> **EXERCISE**
Reproduce the lines below verbatim, from the line containing "22: (787, 965)" down through the line containing "107: (354, 159)", including both of those lines, and nothing else.

> **EXTRACTED DATA**
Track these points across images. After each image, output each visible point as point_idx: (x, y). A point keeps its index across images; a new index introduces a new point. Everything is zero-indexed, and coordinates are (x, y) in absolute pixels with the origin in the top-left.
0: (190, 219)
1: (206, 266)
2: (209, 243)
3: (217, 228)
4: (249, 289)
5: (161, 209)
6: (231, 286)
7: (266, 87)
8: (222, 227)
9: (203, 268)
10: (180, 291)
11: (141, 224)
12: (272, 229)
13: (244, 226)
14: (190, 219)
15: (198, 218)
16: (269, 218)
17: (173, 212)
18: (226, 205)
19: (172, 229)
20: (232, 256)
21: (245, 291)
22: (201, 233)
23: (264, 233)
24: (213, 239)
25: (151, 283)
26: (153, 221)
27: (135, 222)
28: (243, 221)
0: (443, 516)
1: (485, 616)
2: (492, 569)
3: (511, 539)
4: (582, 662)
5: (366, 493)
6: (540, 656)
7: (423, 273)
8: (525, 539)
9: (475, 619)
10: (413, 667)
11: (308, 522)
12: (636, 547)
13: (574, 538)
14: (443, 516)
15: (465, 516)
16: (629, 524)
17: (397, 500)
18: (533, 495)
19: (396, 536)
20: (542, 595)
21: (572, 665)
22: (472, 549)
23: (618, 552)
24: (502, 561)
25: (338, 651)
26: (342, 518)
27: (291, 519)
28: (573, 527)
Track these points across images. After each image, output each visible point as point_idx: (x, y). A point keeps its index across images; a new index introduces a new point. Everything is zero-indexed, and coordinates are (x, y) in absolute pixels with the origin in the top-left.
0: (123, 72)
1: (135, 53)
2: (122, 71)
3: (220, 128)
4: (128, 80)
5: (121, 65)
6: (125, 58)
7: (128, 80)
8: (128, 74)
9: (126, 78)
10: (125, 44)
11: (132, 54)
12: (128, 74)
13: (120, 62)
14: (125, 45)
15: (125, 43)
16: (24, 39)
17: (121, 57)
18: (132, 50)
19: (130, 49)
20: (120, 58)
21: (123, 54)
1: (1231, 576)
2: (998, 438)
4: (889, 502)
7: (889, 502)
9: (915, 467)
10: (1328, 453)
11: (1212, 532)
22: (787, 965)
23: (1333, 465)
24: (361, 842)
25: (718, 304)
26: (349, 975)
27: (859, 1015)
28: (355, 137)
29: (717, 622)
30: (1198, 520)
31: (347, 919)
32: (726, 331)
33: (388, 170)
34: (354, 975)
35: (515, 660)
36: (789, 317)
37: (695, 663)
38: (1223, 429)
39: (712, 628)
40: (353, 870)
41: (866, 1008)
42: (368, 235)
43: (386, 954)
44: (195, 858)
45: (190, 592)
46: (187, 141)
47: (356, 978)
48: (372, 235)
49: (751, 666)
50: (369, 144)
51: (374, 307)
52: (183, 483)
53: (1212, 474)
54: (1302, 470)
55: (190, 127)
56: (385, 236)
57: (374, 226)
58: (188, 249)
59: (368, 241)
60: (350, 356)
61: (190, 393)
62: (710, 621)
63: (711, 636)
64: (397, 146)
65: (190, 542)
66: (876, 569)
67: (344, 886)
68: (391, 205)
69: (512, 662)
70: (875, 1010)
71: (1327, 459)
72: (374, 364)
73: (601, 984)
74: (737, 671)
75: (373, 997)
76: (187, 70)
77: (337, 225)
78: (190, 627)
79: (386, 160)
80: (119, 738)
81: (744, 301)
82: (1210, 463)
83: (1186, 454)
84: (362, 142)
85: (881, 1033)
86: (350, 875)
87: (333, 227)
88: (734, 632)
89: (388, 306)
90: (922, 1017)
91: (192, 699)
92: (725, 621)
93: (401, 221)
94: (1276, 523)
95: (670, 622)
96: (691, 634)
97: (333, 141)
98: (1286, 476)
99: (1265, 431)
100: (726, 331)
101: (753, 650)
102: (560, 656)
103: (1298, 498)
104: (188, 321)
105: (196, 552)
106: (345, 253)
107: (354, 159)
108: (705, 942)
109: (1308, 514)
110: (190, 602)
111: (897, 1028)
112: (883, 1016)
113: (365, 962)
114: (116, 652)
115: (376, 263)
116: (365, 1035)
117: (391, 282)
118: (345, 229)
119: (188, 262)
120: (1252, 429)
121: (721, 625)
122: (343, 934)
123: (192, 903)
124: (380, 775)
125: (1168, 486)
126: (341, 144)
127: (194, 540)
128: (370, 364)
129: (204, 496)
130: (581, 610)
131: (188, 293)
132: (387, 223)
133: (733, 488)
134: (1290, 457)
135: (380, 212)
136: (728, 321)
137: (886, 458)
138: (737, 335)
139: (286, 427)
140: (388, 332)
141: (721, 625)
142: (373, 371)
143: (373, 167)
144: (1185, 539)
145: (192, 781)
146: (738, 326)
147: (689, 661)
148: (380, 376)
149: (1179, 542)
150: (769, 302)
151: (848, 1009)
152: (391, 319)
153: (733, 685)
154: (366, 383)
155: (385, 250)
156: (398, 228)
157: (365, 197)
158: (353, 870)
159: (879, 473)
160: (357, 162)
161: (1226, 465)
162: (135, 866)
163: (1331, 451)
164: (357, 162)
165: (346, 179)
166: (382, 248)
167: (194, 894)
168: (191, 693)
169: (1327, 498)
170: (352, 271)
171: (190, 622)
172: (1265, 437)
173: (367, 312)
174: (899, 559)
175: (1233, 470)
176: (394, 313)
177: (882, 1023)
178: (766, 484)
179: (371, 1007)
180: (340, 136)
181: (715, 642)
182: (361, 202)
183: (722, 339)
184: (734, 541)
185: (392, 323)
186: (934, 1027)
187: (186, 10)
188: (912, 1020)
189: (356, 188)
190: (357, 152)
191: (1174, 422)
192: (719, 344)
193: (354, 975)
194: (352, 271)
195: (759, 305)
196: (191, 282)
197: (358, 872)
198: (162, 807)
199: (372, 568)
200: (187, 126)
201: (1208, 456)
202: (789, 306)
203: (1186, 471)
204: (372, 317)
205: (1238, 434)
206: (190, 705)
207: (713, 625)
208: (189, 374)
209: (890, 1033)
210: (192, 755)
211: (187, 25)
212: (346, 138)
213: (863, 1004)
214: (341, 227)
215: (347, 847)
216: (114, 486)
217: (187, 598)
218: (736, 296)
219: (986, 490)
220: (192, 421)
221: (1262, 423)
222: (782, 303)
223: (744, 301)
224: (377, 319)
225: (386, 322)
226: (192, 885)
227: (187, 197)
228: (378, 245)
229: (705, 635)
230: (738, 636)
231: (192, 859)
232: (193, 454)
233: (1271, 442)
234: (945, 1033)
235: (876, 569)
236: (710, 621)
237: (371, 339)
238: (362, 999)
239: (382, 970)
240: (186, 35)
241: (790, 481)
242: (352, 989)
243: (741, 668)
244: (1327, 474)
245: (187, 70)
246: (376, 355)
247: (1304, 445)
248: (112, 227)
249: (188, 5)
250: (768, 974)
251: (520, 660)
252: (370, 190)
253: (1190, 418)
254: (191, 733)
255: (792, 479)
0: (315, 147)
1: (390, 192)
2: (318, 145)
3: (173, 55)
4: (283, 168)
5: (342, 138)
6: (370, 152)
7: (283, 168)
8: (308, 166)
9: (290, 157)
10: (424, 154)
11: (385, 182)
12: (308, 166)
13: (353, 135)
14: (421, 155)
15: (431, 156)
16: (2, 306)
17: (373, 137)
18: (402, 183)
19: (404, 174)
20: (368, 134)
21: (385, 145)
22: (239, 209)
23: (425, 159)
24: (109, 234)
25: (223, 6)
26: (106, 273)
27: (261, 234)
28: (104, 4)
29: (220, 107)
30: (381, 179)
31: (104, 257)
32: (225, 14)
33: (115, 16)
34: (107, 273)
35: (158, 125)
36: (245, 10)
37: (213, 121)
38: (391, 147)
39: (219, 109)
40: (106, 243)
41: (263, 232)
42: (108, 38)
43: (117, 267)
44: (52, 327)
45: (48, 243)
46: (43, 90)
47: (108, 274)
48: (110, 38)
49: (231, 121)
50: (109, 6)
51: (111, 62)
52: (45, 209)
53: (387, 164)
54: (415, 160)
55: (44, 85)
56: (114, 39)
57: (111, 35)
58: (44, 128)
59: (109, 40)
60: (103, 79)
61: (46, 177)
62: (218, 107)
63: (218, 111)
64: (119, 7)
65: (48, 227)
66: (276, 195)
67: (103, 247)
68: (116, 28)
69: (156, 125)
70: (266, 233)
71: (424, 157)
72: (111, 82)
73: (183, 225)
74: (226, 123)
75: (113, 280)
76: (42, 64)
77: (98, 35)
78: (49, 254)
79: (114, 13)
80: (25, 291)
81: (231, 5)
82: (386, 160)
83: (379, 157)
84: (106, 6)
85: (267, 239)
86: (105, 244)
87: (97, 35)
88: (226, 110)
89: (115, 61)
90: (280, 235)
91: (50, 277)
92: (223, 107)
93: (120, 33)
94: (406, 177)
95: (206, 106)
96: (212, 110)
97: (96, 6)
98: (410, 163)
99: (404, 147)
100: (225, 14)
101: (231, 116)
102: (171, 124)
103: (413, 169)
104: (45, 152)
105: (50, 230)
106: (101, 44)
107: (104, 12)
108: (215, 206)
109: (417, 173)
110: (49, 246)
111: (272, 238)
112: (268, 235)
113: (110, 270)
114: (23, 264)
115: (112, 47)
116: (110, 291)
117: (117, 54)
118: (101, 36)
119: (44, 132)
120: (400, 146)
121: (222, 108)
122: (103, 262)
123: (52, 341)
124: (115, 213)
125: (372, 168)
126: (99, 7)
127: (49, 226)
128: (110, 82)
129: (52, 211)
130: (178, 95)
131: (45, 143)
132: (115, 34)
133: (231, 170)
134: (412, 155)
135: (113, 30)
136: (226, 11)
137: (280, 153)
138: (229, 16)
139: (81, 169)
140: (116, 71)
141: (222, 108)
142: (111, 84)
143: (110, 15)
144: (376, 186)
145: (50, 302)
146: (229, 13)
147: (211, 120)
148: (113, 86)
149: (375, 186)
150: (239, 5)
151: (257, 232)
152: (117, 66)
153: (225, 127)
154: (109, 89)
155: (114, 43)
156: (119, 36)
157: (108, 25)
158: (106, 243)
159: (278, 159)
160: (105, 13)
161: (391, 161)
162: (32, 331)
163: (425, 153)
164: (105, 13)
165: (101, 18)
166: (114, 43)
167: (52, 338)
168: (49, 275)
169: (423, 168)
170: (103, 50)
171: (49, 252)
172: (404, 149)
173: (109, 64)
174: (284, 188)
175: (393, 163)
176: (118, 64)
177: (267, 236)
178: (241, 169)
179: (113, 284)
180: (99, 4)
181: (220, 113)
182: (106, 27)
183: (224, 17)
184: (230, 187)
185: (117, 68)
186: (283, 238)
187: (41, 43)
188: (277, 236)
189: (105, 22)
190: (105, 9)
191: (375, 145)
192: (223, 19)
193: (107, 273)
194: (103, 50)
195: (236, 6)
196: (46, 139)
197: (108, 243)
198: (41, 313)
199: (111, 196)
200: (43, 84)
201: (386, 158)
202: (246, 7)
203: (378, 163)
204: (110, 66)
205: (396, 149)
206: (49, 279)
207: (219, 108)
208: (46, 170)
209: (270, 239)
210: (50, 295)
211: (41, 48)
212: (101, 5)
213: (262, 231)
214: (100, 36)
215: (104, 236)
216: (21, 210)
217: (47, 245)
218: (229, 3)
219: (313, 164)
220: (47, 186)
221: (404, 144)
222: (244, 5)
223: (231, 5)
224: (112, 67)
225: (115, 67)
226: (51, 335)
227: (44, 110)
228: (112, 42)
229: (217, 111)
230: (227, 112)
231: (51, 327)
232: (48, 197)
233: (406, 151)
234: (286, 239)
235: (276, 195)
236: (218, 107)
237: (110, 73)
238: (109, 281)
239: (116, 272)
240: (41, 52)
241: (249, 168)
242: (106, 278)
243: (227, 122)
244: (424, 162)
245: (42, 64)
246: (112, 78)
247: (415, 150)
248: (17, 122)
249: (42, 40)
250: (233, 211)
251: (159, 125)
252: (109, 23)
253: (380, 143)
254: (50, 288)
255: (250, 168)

> **FINISHED EXERCISE**
22: (787, 965)
23: (1333, 465)
24: (361, 842)
25: (718, 304)
26: (349, 975)
27: (859, 1015)
28: (355, 137)
29: (717, 622)
30: (1198, 520)
31: (347, 919)
32: (726, 331)
33: (388, 170)
34: (354, 975)
35: (515, 660)
36: (789, 317)
37: (695, 663)
38: (1223, 429)
39: (712, 628)
40: (353, 870)
41: (866, 1008)
42: (368, 235)
43: (386, 954)
44: (195, 858)
45: (190, 592)
46: (187, 141)
47: (356, 978)
48: (372, 235)
49: (751, 666)
50: (369, 144)
51: (374, 307)
52: (183, 483)
53: (1212, 474)
54: (1302, 470)
55: (190, 127)
56: (385, 236)
57: (374, 226)
58: (188, 249)
59: (368, 241)
60: (350, 356)
61: (190, 393)
62: (710, 621)
63: (711, 636)
64: (397, 146)
65: (190, 542)
66: (876, 569)
67: (344, 886)
68: (391, 205)
69: (512, 662)
70: (875, 1010)
71: (1327, 459)
72: (374, 364)
73: (601, 984)
74: (737, 671)
75: (373, 997)
76: (187, 70)
77: (337, 225)
78: (190, 627)
79: (386, 160)
80: (119, 738)
81: (744, 301)
82: (1210, 463)
83: (1186, 454)
84: (362, 142)
85: (881, 1033)
86: (350, 875)
87: (333, 227)
88: (734, 632)
89: (388, 306)
90: (922, 1017)
91: (192, 699)
92: (725, 621)
93: (401, 221)
94: (1276, 523)
95: (670, 622)
96: (691, 634)
97: (333, 141)
98: (1286, 476)
99: (1265, 431)
100: (726, 331)
101: (753, 650)
102: (560, 656)
103: (1298, 498)
104: (188, 321)
105: (196, 552)
106: (345, 253)
107: (354, 159)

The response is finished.